[Colored object listings]
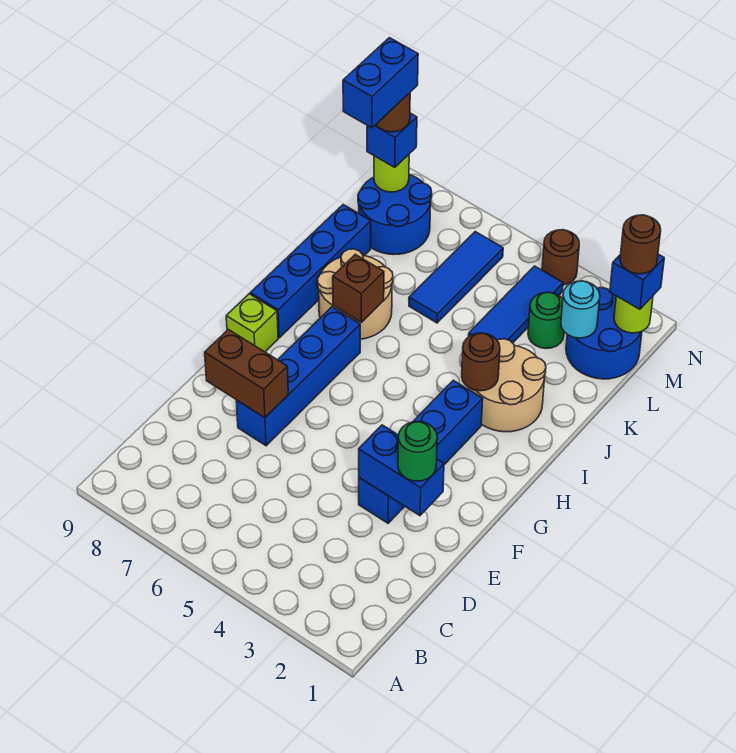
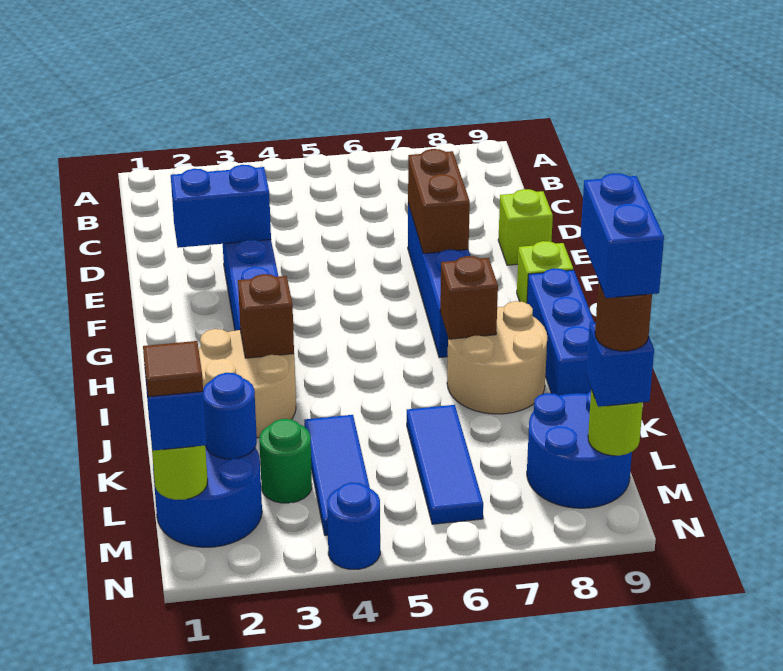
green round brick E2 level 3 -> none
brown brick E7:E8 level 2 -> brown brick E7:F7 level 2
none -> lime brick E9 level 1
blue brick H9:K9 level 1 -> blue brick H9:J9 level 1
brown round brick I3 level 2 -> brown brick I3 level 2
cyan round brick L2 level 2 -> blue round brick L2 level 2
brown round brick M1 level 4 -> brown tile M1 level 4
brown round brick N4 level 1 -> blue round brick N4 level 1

* * *

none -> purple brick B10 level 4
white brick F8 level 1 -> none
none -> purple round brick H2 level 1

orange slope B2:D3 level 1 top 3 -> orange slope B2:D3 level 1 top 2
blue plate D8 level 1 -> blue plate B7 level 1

--

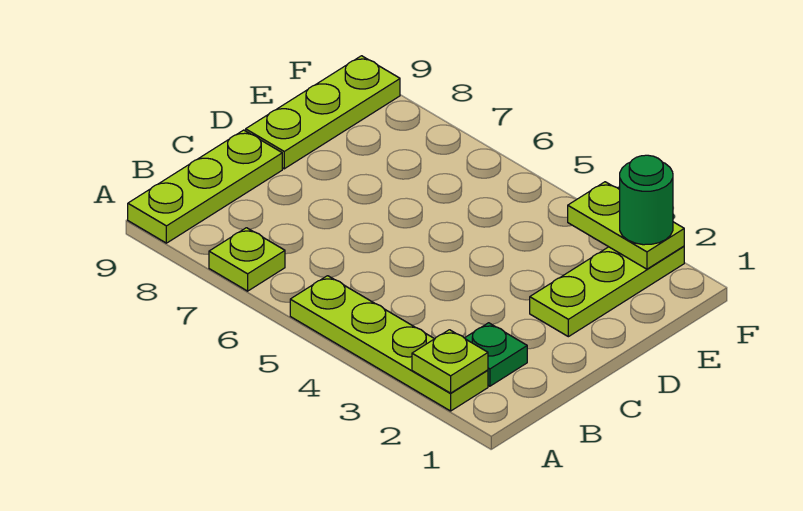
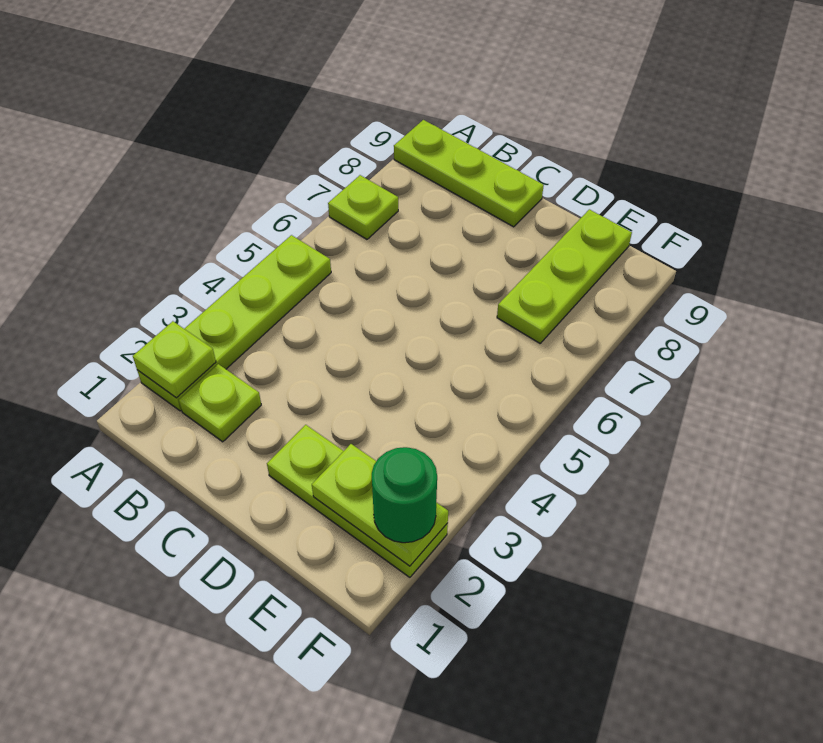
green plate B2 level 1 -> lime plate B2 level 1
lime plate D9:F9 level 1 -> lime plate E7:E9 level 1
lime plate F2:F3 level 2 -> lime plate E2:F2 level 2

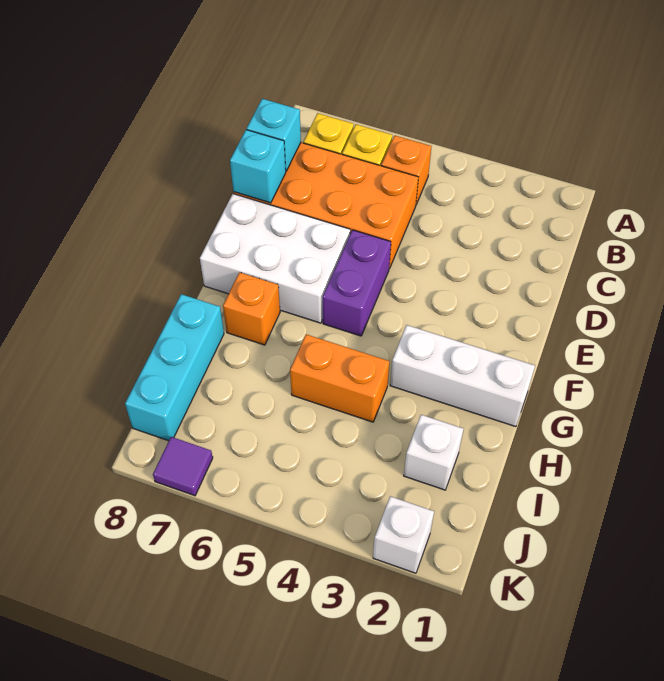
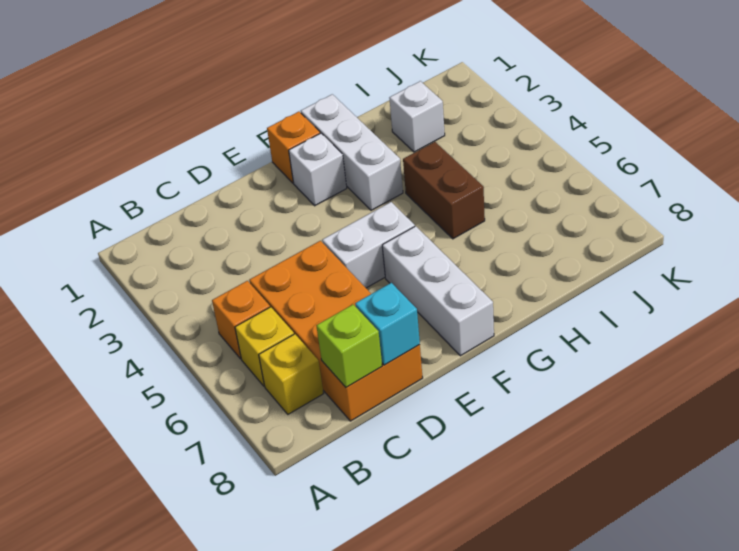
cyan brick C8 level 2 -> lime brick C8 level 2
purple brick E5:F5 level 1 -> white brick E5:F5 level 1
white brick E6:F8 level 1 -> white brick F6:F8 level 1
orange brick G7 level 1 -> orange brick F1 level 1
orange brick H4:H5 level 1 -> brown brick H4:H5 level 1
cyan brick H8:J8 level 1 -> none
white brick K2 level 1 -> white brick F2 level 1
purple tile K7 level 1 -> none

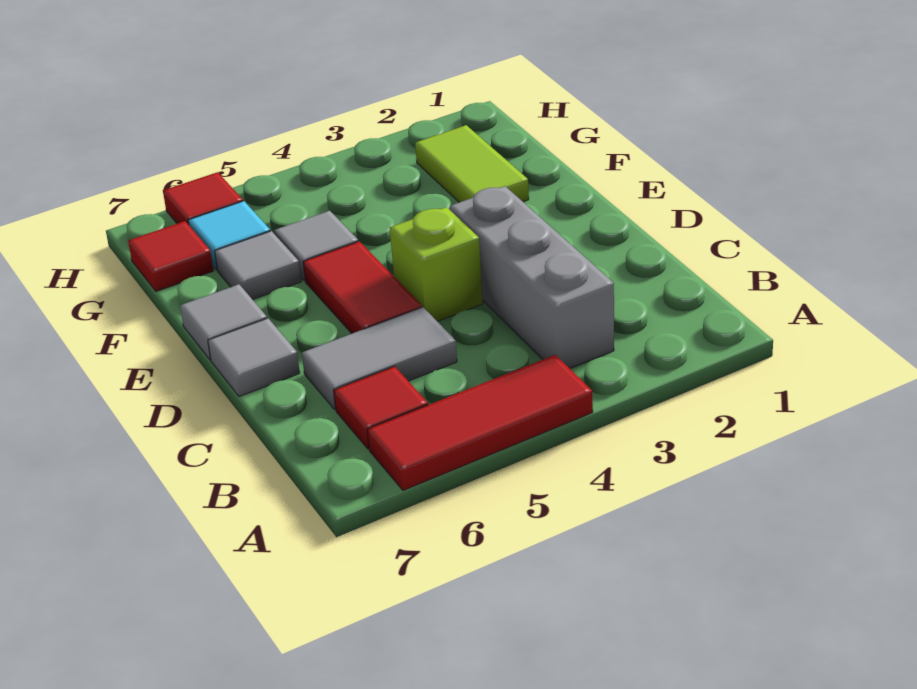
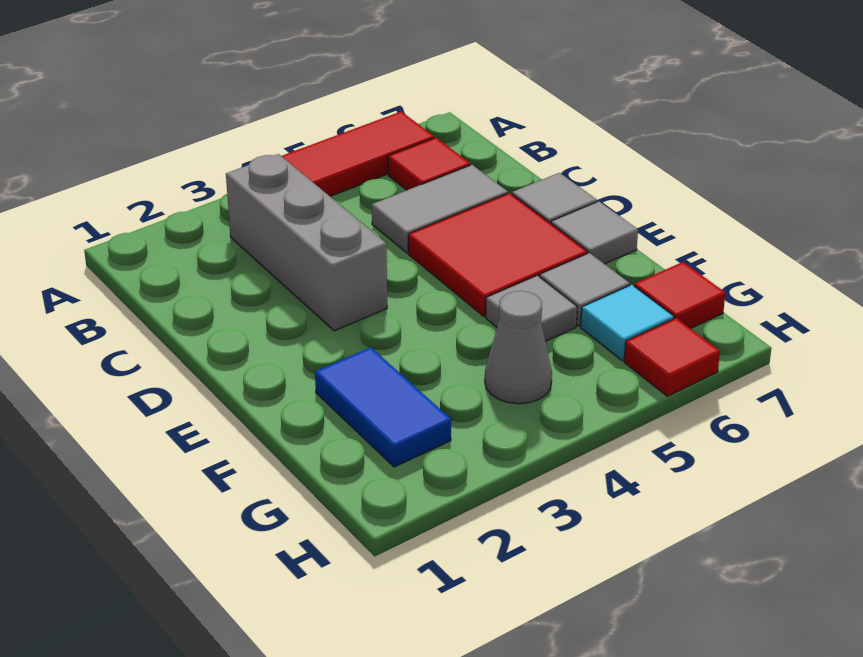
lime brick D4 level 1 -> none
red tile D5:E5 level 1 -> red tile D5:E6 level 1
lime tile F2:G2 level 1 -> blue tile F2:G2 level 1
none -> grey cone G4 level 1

## Exercise requirements
All that should appear in the answer is the lines above from the line with "orange brick H4:H5" through the line with "none -> grey cone G4 level 1", retyped exactly, pictures left out.

## Output below
orange brick H4:H5 level 1 -> brown brick H4:H5 level 1
cyan brick H8:J8 level 1 -> none
white brick K2 level 1 -> white brick F2 level 1
purple tile K7 level 1 -> none

lime brick D4 level 1 -> none
red tile D5:E5 level 1 -> red tile D5:E6 level 1
lime tile F2:G2 level 1 -> blue tile F2:G2 level 1
none -> grey cone G4 level 1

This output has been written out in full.